● **TASK DETAILS**
Could you copy exactly the lines below, beginning at the line with "orange cone: 3 -> 1" and stopping after the line with "white stacking toy: 5 -> 3", with no pictures?

● **AVAILABLE DATA**
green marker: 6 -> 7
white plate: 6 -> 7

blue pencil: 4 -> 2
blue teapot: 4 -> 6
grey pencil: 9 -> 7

--

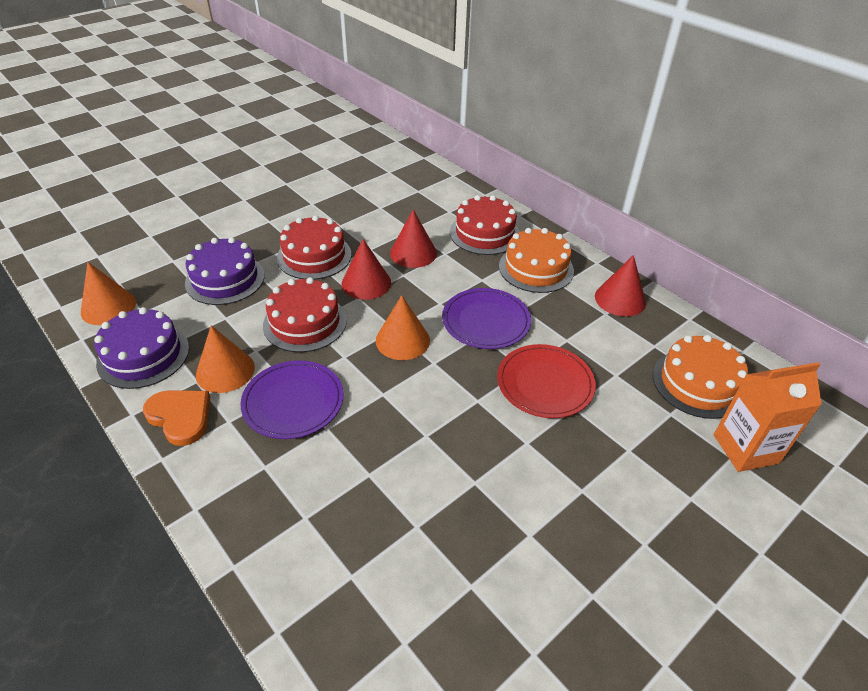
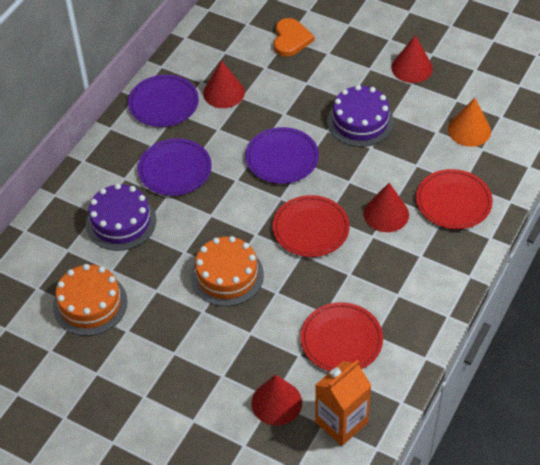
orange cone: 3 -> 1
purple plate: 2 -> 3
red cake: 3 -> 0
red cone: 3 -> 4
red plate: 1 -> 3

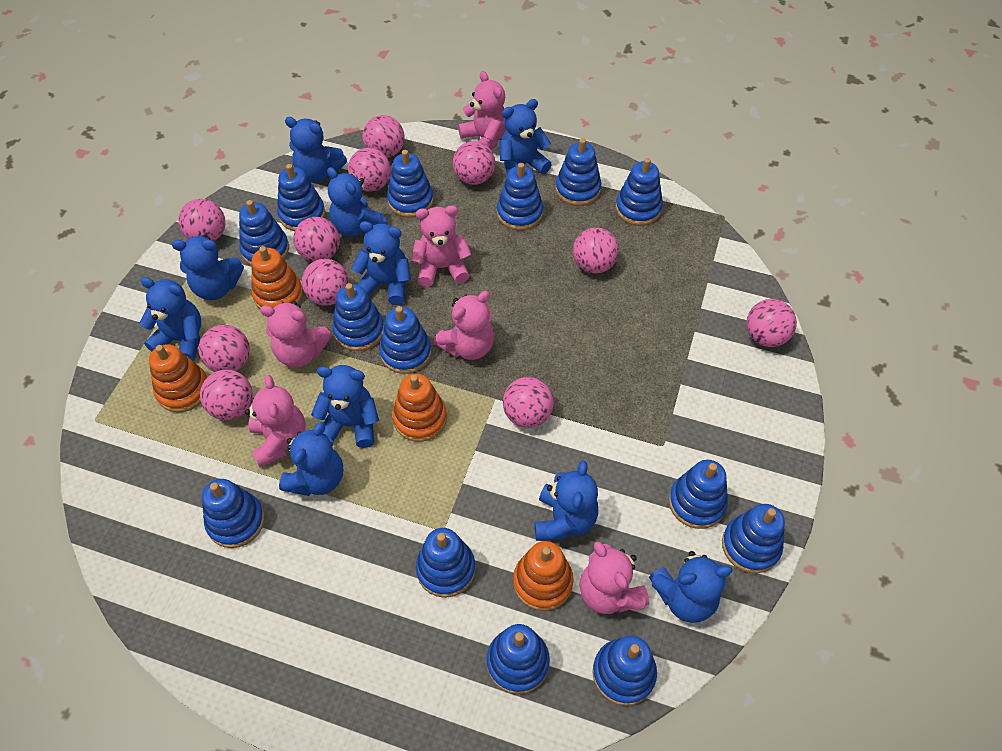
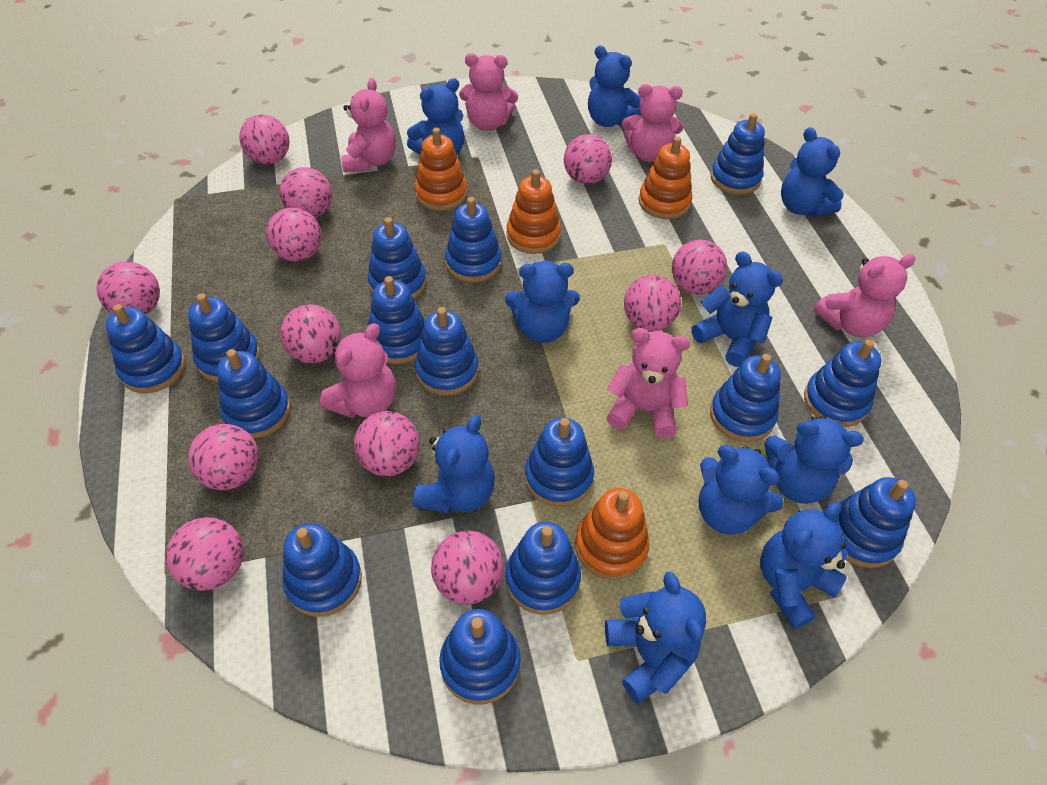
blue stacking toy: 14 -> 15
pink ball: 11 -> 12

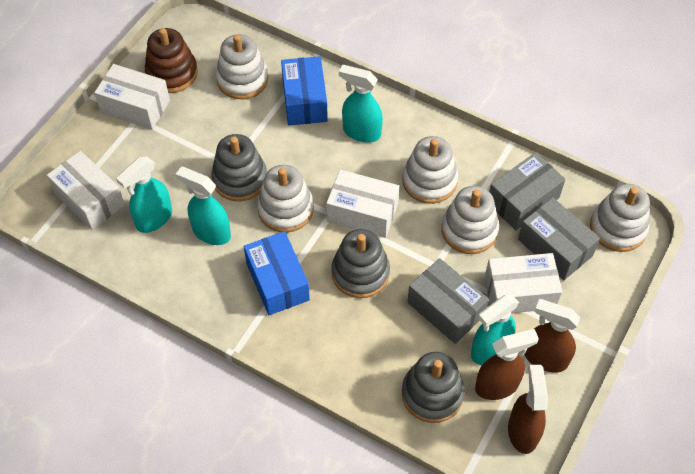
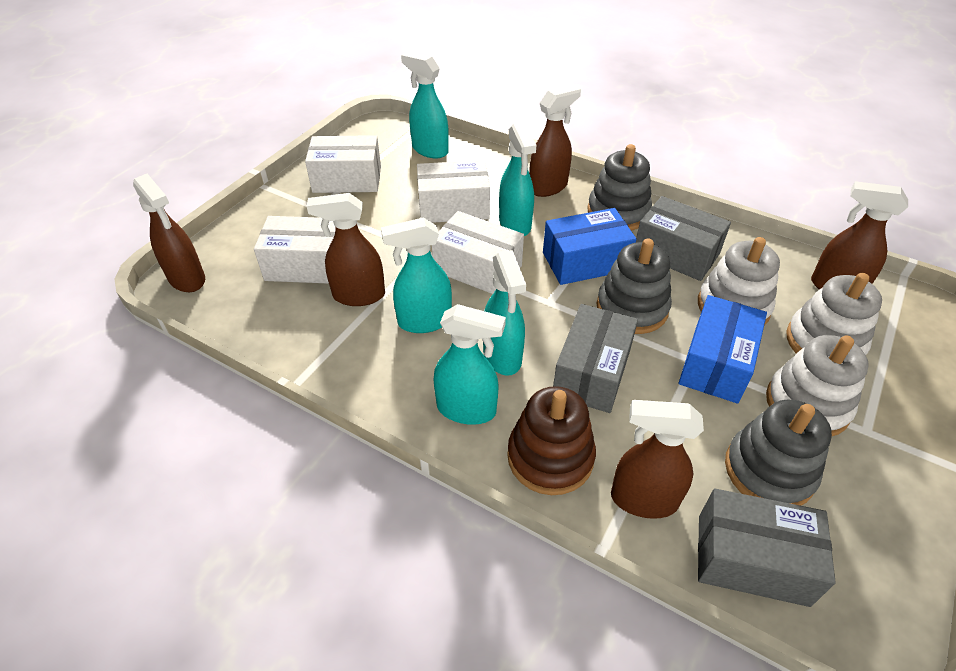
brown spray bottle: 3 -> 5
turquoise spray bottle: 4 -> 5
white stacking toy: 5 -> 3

==

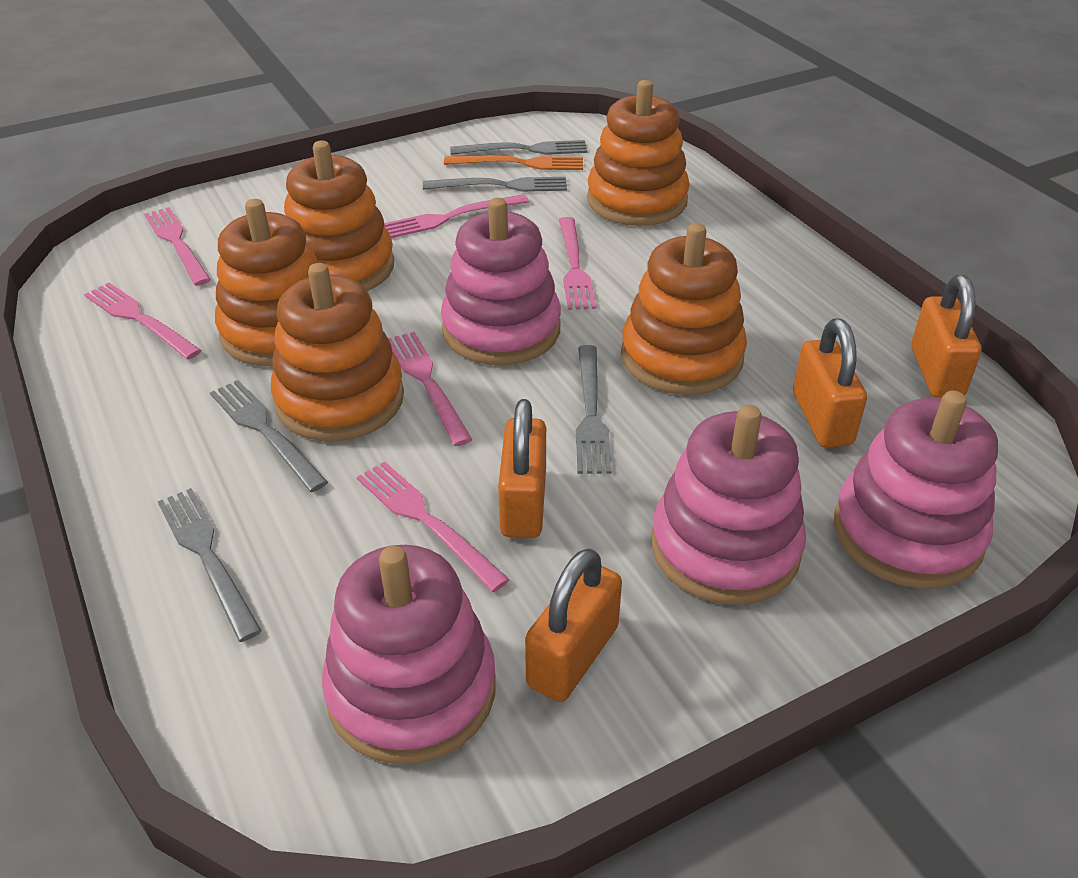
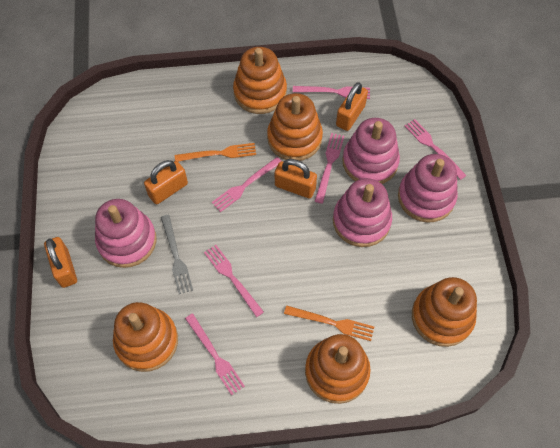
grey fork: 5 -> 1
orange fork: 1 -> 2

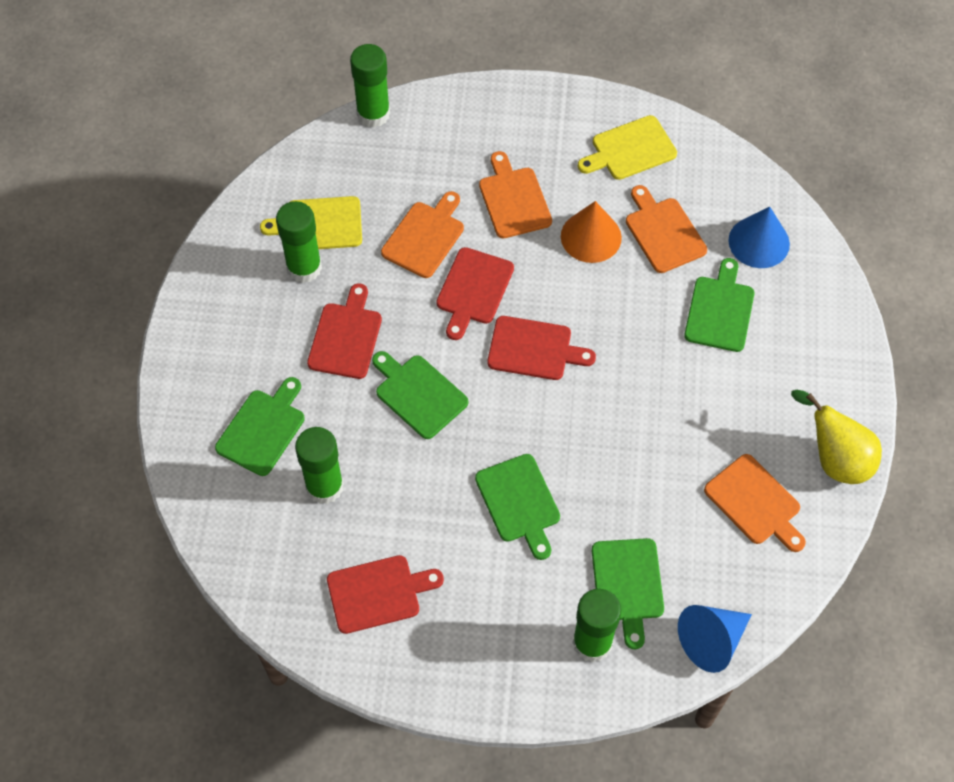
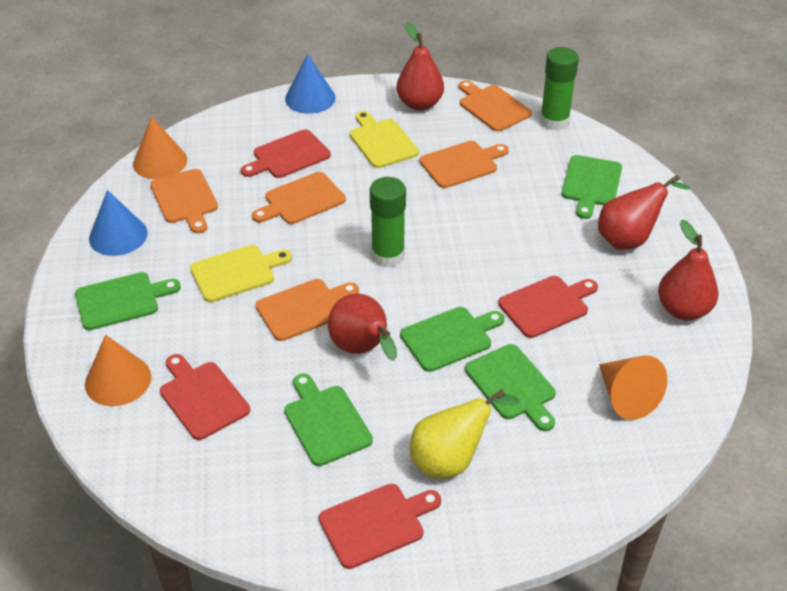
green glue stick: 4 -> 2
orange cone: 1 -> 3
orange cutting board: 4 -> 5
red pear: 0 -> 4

● **YOUR RESPONSE**
orange cone: 3 -> 1
purple plate: 2 -> 3
red cake: 3 -> 0
red cone: 3 -> 4
red plate: 1 -> 3

blue stacking toy: 14 -> 15
pink ball: 11 -> 12

brown spray bottle: 3 -> 5
turquoise spray bottle: 4 -> 5
white stacking toy: 5 -> 3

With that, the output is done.